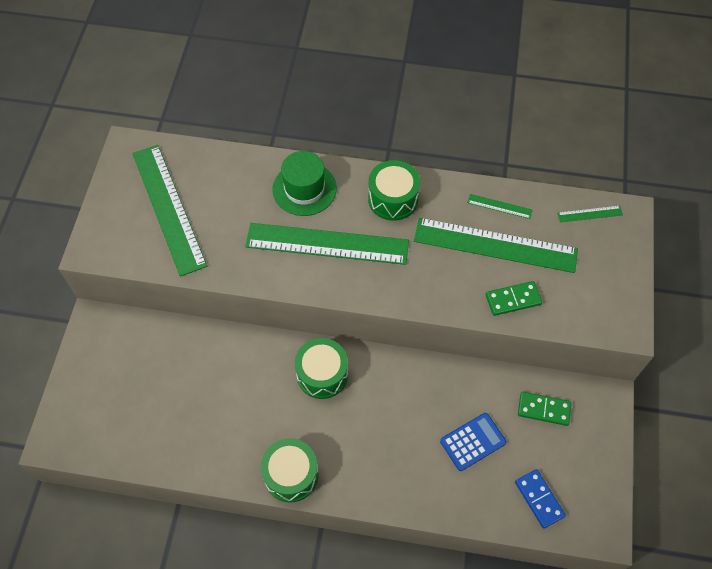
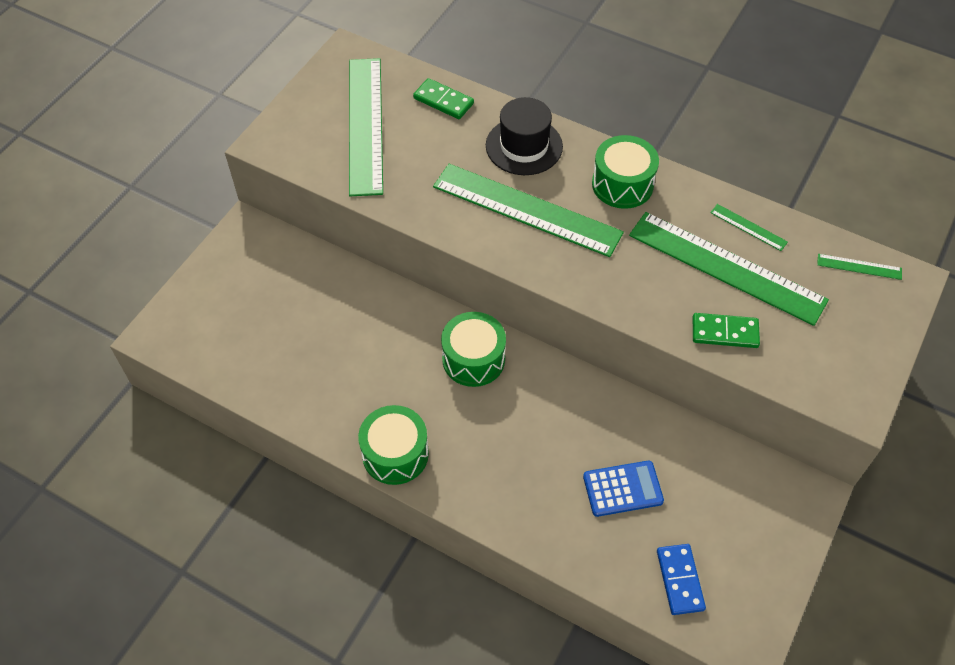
camera: 20 degrees right, 5 degrees down
green hat [273,151,337,216] -> black hat [486,97,563,175]
green domino [518,392,571,426] -> green domino moved to [413,78,474,119]

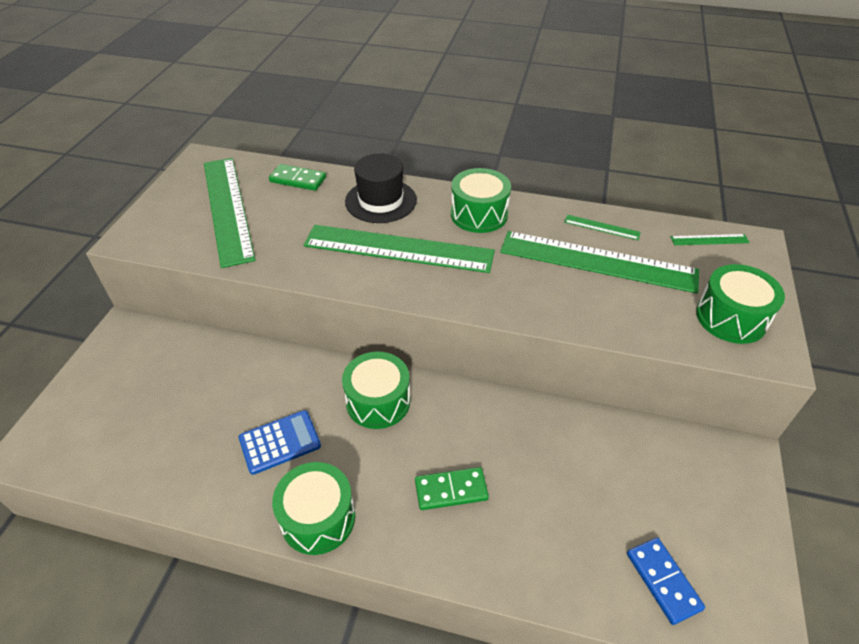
camera: 15 degrees left, 10 degrees down
blue calculator [583,461,664,517] -> blue calculator moved to [239,410,321,475]
green domino [693,313,760,348] -> green domino moved to [415,467,489,510]
none -> green drum [696,264,785,344]

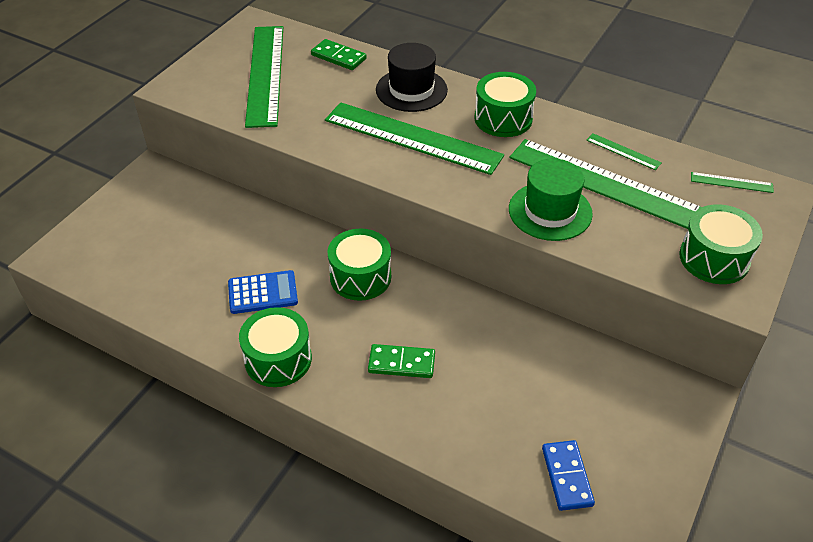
camera: 15 degrees right, 0 degrees up
none -> green hat [509,158,593,241]

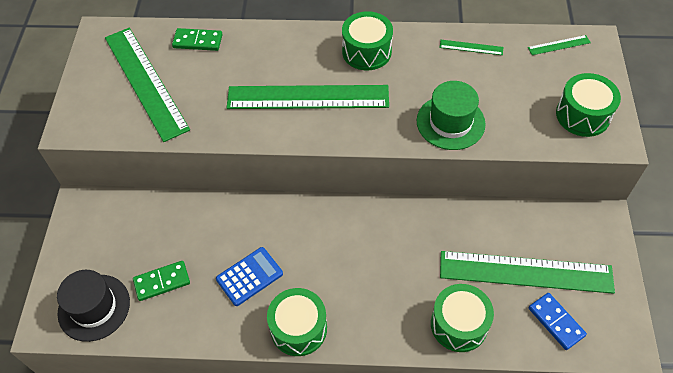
camera: 25 degrees left, 10 degrees up
green drum [328,229,391,301] -> green drum moved to [431,284,494,352]
green domino [368,344,435,378] -> green domino moved to [133,261,190,301]
black hat [376,43,448,112] -> black hat moved to [57,270,130,342]
green ruler [510,139,701,229] -> green ruler moved to [440,251,615,294]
☆ ☆ ☆ ☆ ☆
TASK BRIEF: Copy down every line of the entries containing the word "none".

SOLUTION BELOW:
none -> green drum [696,264,785,344]
none -> green hat [509,158,593,241]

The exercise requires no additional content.